Task brief:
In the data, find the word "slope" and copy out every line that has it.

Object state comparisons
────────────────────────────────────────

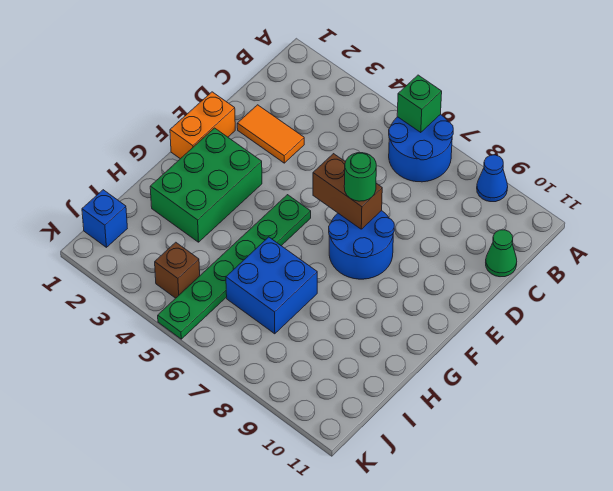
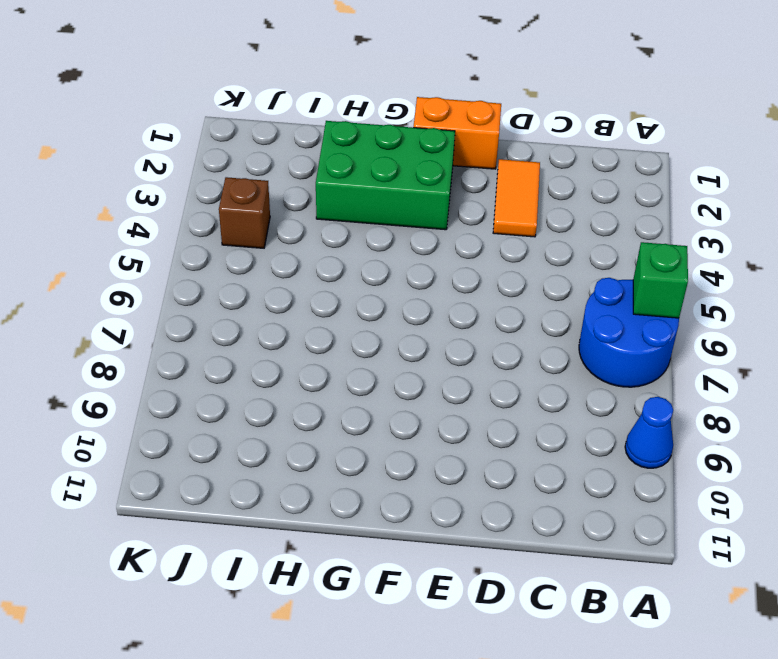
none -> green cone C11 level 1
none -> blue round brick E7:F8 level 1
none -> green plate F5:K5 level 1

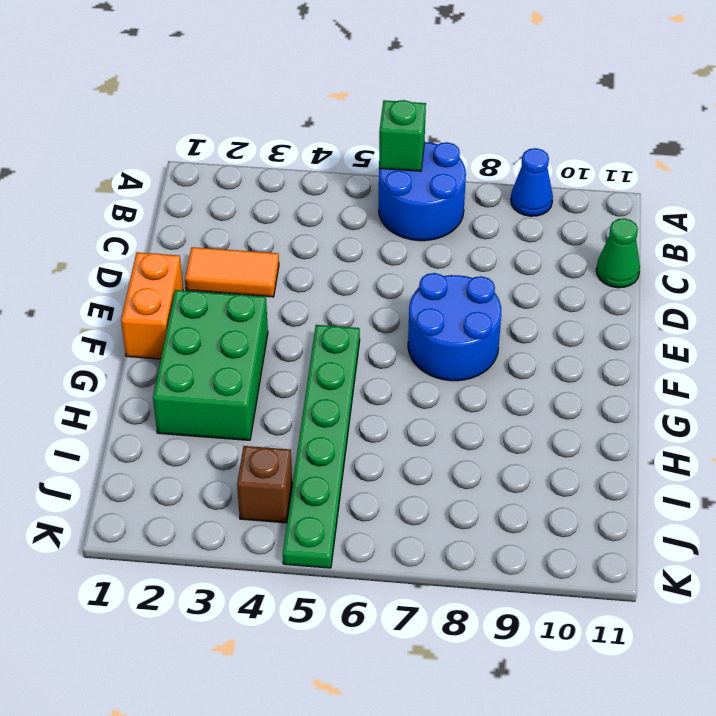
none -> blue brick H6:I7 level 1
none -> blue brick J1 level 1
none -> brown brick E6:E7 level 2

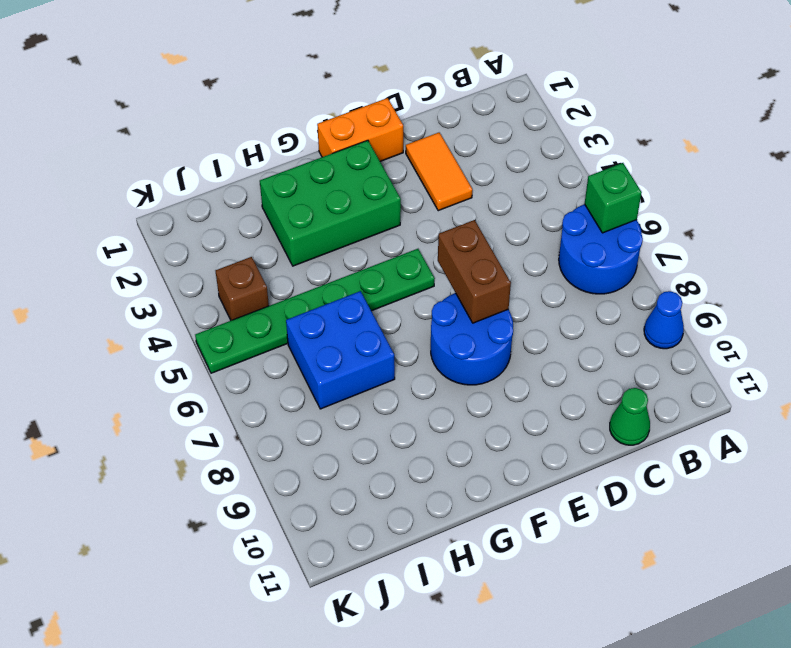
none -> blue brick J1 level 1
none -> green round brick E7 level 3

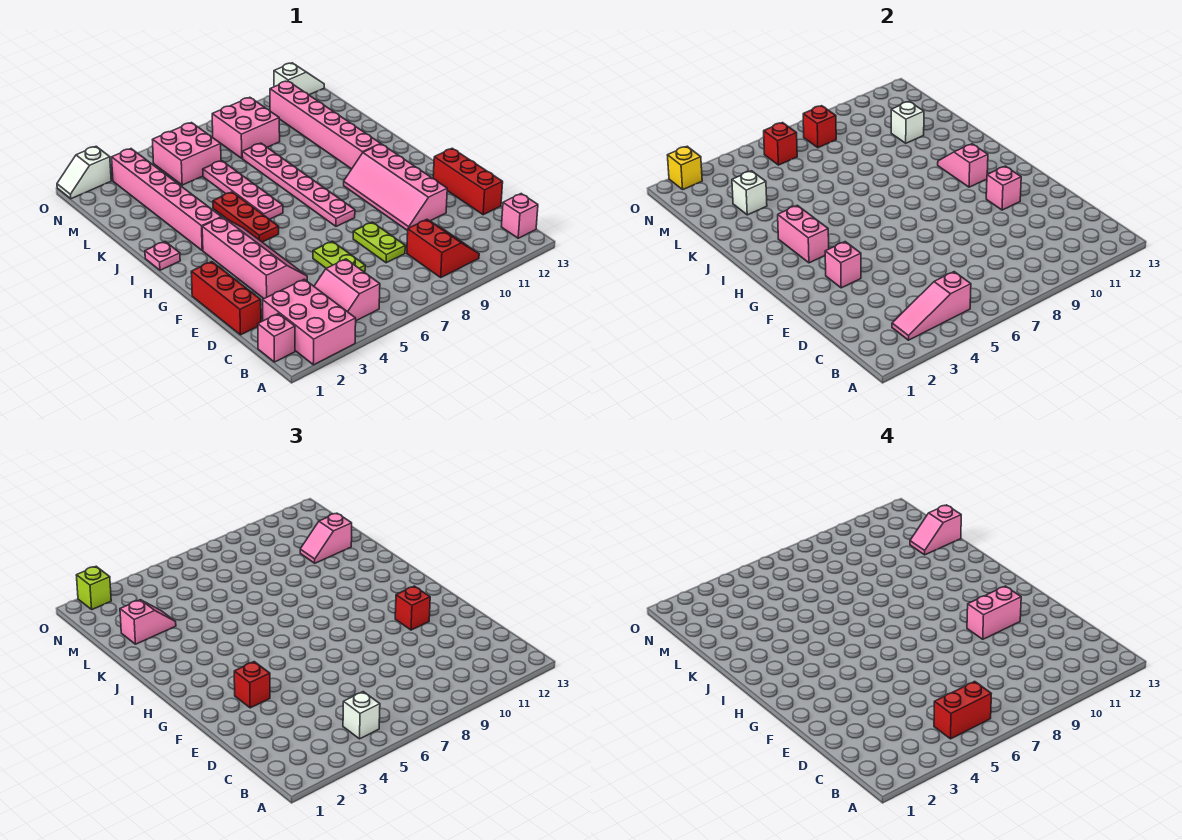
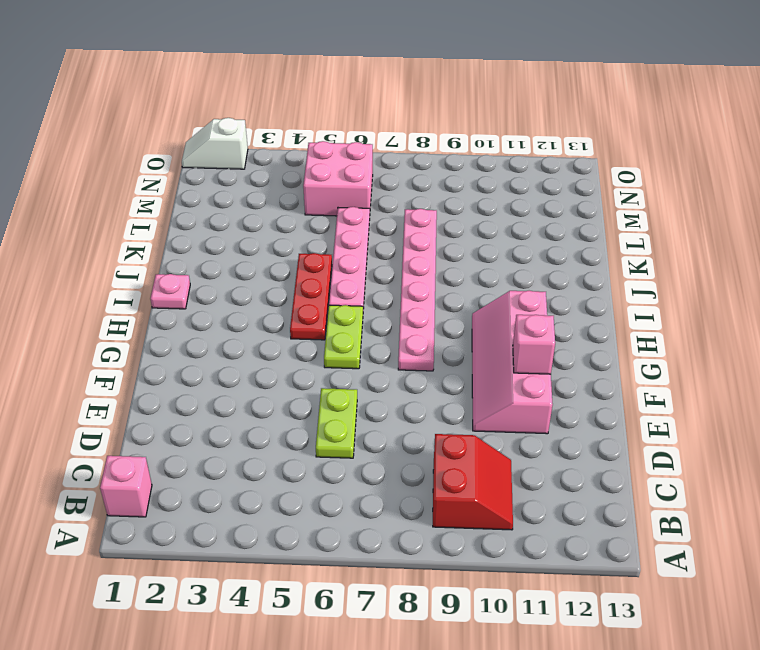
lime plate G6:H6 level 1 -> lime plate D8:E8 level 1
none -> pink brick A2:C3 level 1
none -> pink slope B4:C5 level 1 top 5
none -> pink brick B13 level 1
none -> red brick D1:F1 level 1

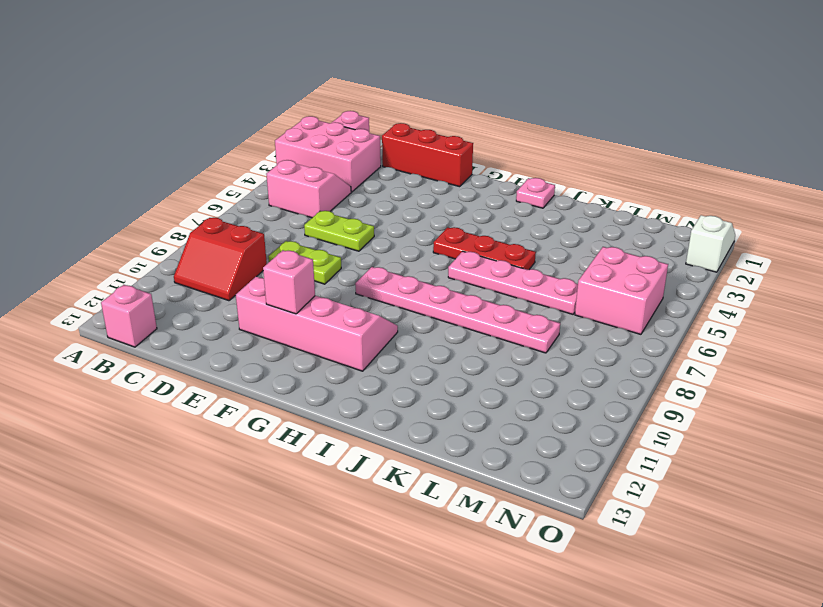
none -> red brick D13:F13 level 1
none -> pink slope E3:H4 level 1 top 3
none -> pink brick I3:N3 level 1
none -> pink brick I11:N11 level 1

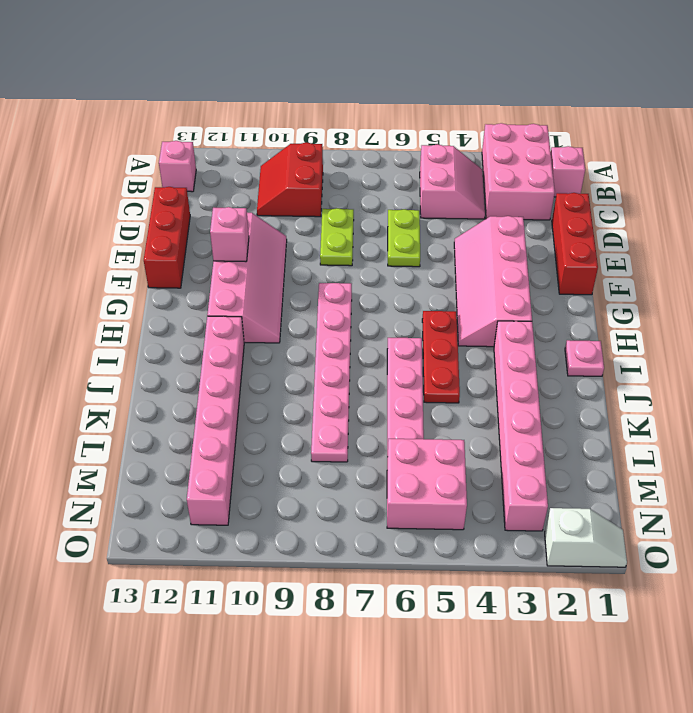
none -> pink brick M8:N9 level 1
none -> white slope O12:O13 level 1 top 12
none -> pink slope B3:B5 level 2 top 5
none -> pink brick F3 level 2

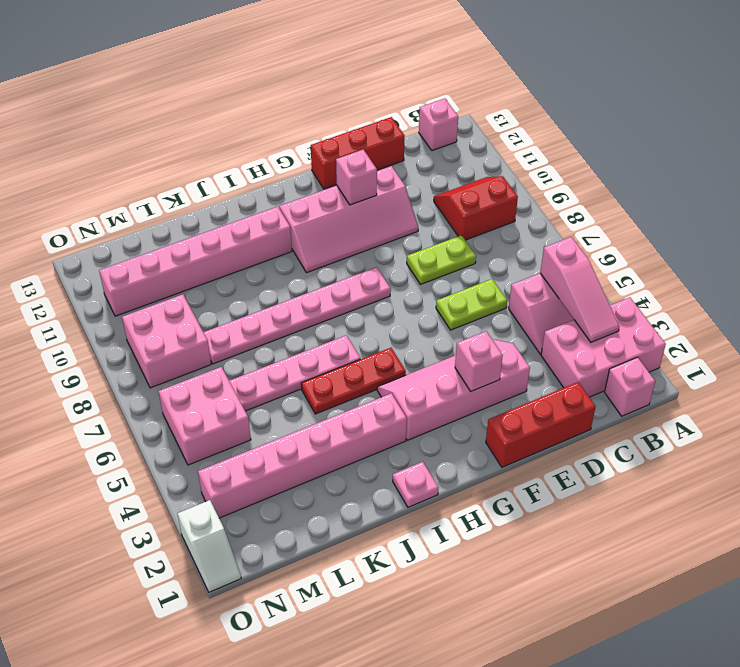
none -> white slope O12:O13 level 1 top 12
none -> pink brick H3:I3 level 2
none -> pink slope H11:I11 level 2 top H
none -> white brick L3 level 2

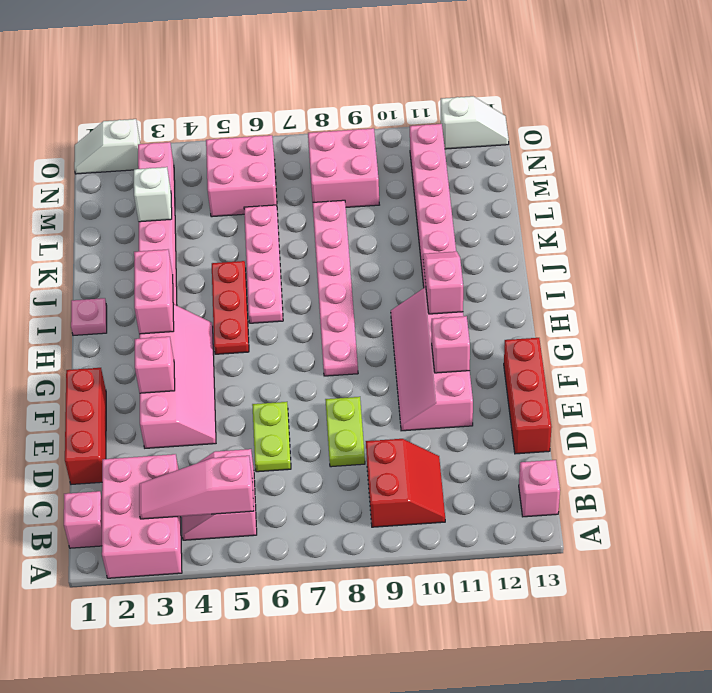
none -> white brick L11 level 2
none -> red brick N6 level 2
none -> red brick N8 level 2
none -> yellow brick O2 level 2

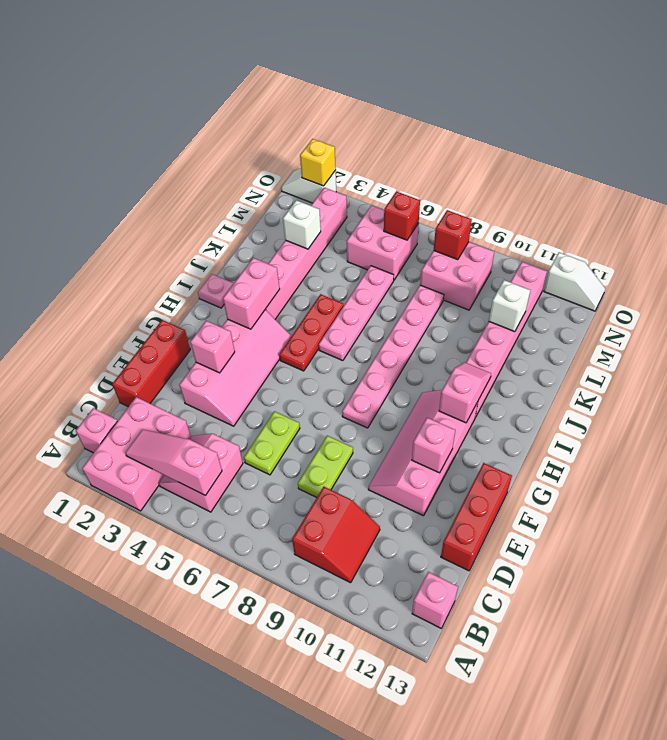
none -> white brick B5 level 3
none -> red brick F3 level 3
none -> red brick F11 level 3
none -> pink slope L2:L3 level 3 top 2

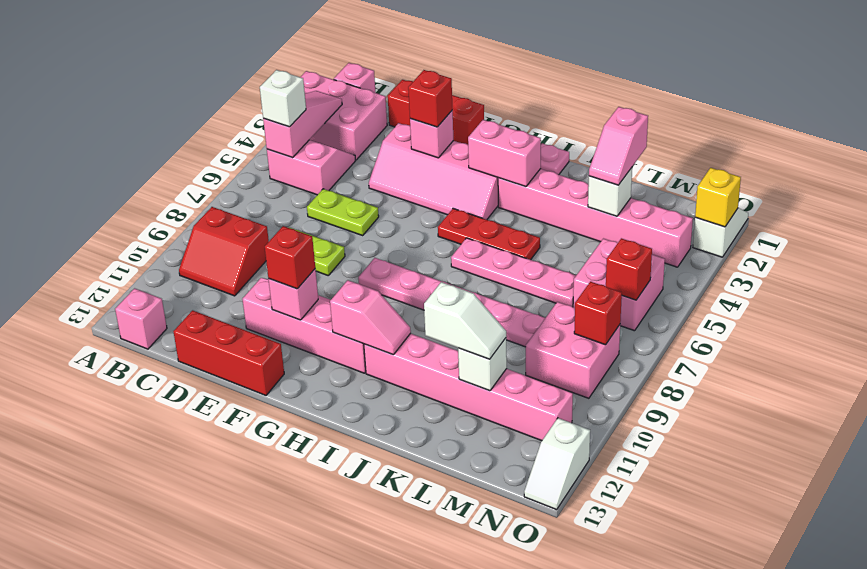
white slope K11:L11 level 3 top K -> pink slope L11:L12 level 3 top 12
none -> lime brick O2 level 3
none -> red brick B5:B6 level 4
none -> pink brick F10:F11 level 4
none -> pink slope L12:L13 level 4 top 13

────────────────────────────────────────

Solution to this exercise:
none -> pink slope B4:C5 level 1 top 5
none -> pink slope E3:H4 level 1 top 3
none -> white slope O12:O13 level 1 top 12
none -> pink slope B3:B5 level 2 top 5
none -> white slope O12:O13 level 1 top 12
none -> pink slope H11:I11 level 2 top H
none -> pink slope L2:L3 level 3 top 2
white slope K11:L11 level 3 top K -> pink slope L11:L12 level 3 top 12
none -> pink slope L12:L13 level 4 top 13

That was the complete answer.